### Task input
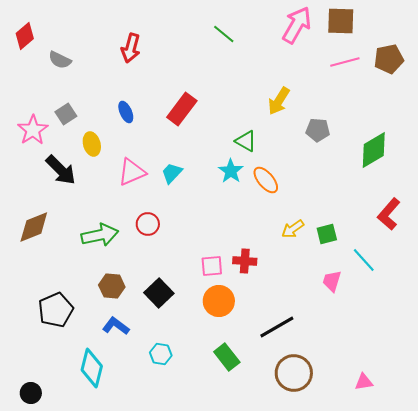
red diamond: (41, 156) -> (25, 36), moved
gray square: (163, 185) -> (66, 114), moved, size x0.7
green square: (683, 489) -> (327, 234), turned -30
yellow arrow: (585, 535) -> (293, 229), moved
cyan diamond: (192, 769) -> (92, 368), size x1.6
######
(Work to be completed): For this exercise, transcribe the entries above exactly, without any pictures.

(Solution for this problem):
red diamond: (41, 156) -> (25, 36), moved
gray square: (163, 185) -> (66, 114), moved, size x0.7
green square: (683, 489) -> (327, 234), turned -30
yellow arrow: (585, 535) -> (293, 229), moved
cyan diamond: (192, 769) -> (92, 368), size x1.6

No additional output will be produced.